**EXERCISE MATERIAL:**
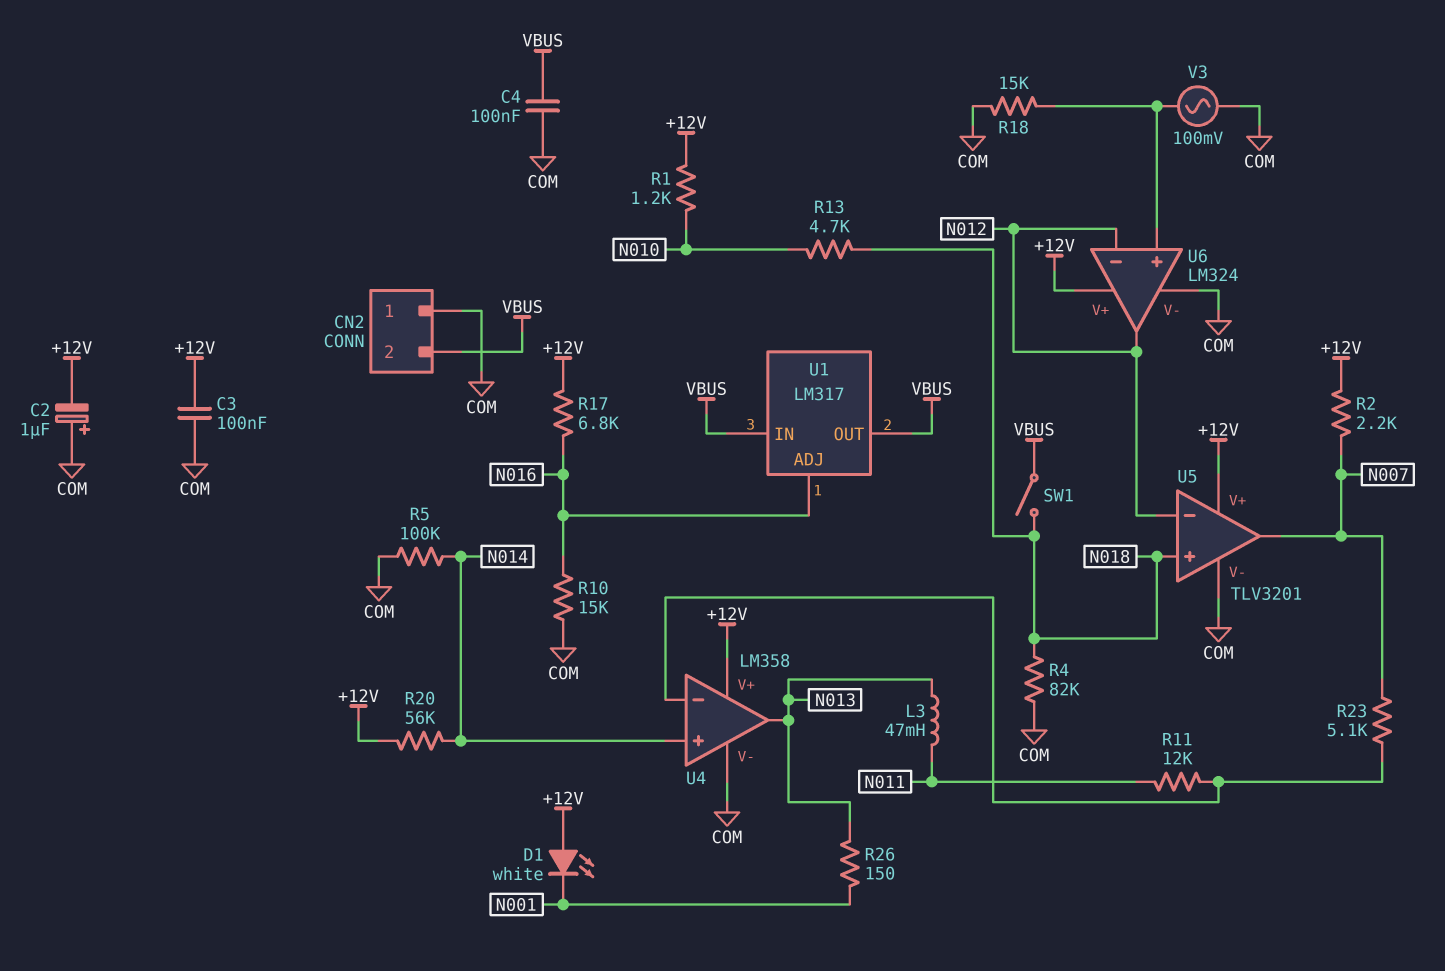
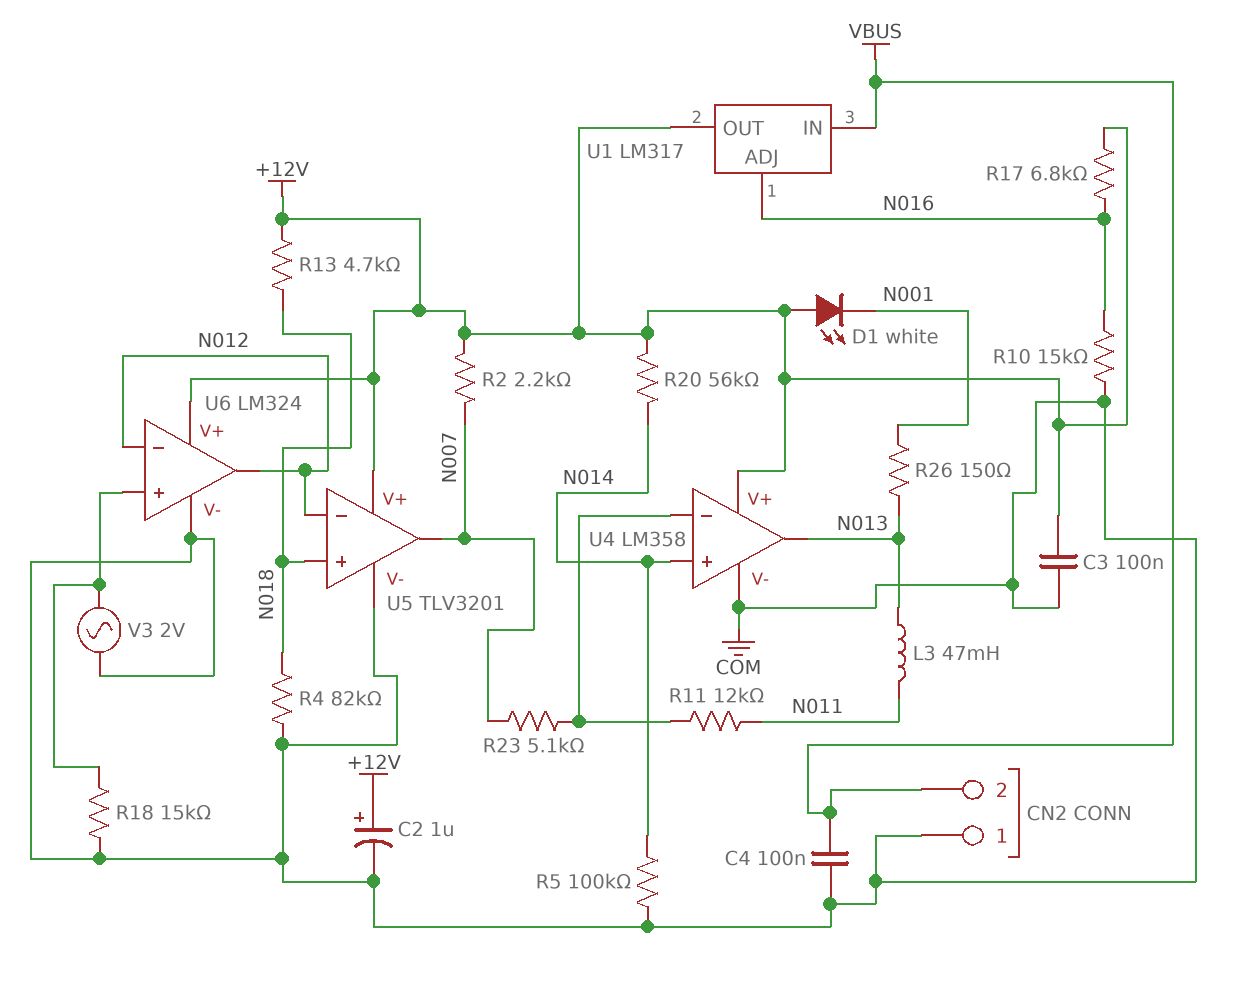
C2: 1uF (plus COM, minus +12V) -> 1uF (plus +12V, minus COM)
R1: 1.2k (+12V, N010) -> none
R13: 4.7k (N010, N018) -> 4.7k (+12V, N018)
SW1: switch (N018, VBUS) -> none
U1 pin OUT: VBUS -> +12V
V3: AC 100mV (COM, U6/in+) -> AC 2V (COM, U6/in+)

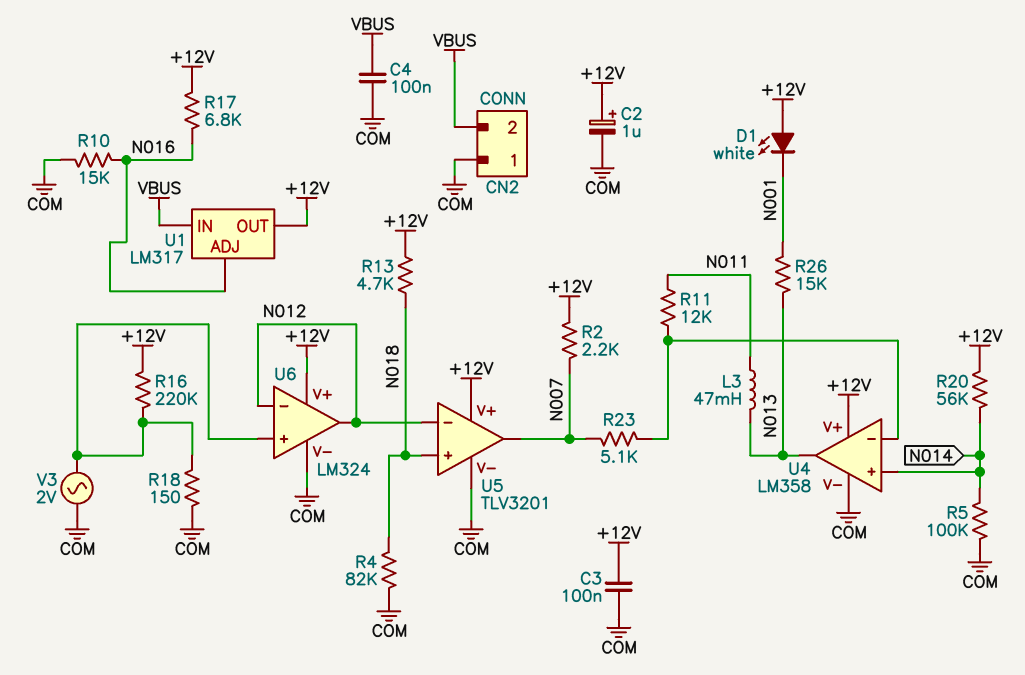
R16: none -> 220k (+12V, U6/in+)
R18: 15k (COM, U6/in+) -> 150 (COM, U6/in+)
R26: 150 (N001, N013) -> 15k (N001, N013)

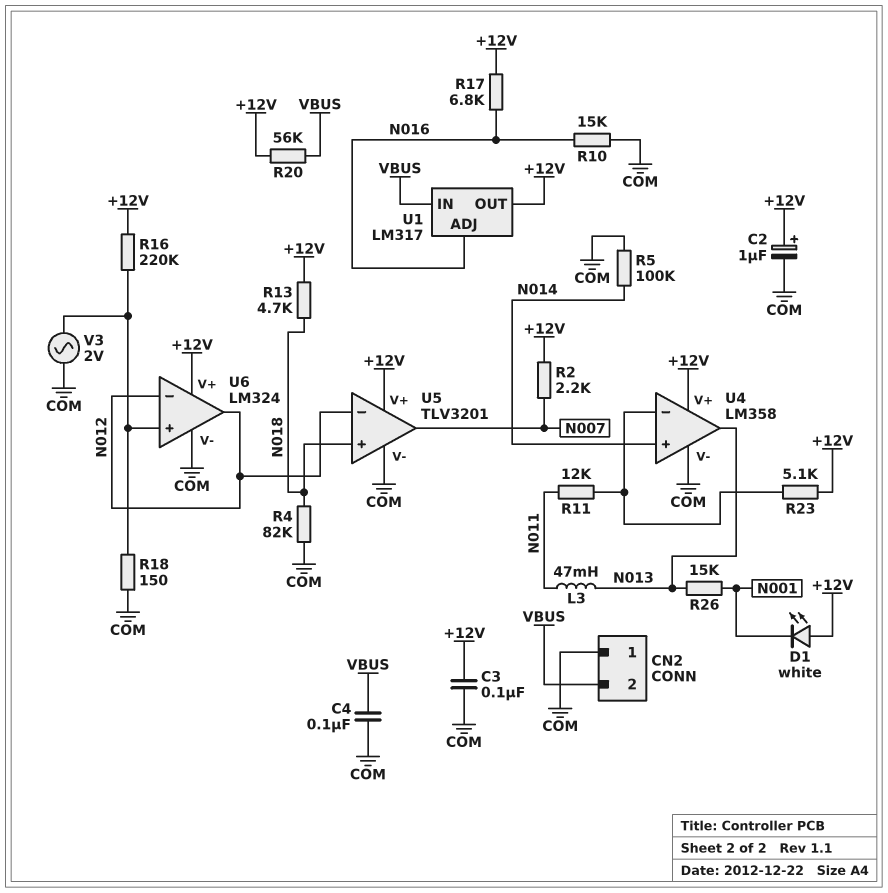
R20: 56k (+12V, N014) -> 56k (+12V, VBUS)
R23: 5.1k (N007, U4/in-) -> 5.1k (+12V, U4/in-)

**YOUR ASSIGNMENT:** With the pictures removed, the entries above should be transcribed exactly.

**FINISHED EXERCISE:**
C2: 1uF (plus COM, minus +12V) -> 1uF (plus +12V, minus COM)
R1: 1.2k (+12V, N010) -> none
R13: 4.7k (N010, N018) -> 4.7k (+12V, N018)
SW1: switch (N018, VBUS) -> none
U1 pin OUT: VBUS -> +12V
V3: AC 100mV (COM, U6/in+) -> AC 2V (COM, U6/in+)

R16: none -> 220k (+12V, U6/in+)
R18: 15k (COM, U6/in+) -> 150 (COM, U6/in+)
R26: 150 (N001, N013) -> 15k (N001, N013)

R20: 56k (+12V, N014) -> 56k (+12V, VBUS)
R23: 5.1k (N007, U4/in-) -> 5.1k (+12V, U4/in-)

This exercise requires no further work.